Start of EXTRACTED ENTRIES
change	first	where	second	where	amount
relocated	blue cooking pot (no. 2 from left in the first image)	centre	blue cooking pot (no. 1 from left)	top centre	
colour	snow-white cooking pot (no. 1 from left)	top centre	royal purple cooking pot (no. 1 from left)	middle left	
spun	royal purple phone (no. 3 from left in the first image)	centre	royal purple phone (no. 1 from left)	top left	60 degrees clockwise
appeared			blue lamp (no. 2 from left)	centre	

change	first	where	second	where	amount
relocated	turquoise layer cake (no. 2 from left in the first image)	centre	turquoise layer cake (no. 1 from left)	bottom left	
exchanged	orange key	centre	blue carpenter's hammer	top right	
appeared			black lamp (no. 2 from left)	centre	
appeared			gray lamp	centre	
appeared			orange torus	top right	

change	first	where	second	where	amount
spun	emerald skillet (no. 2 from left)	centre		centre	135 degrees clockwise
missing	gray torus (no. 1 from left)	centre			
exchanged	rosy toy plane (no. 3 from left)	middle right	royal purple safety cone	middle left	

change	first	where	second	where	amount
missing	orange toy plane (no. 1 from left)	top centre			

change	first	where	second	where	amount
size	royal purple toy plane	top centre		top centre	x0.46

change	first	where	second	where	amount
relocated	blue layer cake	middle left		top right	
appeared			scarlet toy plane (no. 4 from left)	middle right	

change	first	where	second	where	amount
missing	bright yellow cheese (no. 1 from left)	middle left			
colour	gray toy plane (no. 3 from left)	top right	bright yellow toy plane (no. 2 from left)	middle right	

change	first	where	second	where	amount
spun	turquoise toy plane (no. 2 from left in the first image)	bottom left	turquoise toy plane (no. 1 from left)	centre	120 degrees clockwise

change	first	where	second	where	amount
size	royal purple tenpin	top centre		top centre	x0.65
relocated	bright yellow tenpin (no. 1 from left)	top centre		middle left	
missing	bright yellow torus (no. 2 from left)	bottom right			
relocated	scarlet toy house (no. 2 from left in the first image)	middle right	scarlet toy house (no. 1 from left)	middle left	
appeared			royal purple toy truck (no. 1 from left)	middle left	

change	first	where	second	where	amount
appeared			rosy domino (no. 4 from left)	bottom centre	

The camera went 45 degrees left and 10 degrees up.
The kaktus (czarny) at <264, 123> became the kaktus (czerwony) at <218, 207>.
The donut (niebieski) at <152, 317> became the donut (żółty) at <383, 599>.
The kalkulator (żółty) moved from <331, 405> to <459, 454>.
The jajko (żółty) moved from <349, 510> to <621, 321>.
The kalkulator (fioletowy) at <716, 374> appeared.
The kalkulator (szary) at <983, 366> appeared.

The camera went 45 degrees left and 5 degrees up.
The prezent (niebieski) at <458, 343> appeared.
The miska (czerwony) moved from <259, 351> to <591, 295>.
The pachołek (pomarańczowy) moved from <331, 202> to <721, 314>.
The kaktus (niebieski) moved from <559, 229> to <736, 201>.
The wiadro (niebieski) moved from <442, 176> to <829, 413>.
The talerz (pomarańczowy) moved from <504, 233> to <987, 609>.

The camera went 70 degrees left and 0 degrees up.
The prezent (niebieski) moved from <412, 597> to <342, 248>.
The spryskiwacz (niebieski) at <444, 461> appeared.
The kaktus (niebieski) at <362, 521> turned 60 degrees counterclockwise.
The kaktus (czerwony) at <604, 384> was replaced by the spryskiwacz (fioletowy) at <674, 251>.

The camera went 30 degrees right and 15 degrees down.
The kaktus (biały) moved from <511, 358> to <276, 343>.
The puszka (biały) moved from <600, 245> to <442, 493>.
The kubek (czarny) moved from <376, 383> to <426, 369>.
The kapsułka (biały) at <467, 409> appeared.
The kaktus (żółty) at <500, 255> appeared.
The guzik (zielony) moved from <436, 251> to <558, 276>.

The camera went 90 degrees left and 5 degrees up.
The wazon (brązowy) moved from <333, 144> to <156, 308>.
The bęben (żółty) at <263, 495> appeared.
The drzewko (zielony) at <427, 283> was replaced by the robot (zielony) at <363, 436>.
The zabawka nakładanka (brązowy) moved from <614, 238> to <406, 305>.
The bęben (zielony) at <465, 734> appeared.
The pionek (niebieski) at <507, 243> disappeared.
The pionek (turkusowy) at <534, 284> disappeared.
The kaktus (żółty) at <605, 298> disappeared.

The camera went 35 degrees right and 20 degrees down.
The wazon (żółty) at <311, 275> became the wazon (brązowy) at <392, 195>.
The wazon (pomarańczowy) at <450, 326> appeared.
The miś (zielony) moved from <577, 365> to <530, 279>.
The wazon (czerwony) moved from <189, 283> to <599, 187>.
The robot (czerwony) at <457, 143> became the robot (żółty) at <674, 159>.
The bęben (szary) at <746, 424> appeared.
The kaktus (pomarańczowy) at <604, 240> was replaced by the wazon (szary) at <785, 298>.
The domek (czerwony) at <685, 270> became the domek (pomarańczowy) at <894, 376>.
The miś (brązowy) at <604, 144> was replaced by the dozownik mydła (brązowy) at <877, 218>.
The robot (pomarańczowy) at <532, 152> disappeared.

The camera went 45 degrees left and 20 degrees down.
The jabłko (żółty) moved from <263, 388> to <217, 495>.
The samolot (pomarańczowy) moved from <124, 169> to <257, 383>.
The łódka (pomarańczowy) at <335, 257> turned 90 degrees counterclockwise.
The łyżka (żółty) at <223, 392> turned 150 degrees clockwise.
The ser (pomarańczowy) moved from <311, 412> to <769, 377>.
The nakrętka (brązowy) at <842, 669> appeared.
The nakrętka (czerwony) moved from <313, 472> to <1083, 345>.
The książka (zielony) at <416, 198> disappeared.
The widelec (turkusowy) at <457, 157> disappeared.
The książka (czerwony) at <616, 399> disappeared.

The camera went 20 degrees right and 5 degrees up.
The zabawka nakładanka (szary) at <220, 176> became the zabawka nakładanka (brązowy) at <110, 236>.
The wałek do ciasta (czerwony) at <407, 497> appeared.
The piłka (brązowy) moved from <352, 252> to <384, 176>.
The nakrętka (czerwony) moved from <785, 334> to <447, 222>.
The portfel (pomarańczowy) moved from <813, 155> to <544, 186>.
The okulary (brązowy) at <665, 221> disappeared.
End of EXTRACTED ENTRIES
→ **WHAT THIS TASK INVOLVES**: Restate the data verbatim through the "purple cooking pot" line.

→ **ANSWER SECTION**:
change	first	where	second	where	amount
relocated	blue cooking pot (no. 2 from left in the first image)	centre	blue cooking pot (no. 1 from left)	top centre	
colour	snow-white cooking pot (no. 1 from left)	top centre	royal purple cooking pot (no. 1 from left)	middle left	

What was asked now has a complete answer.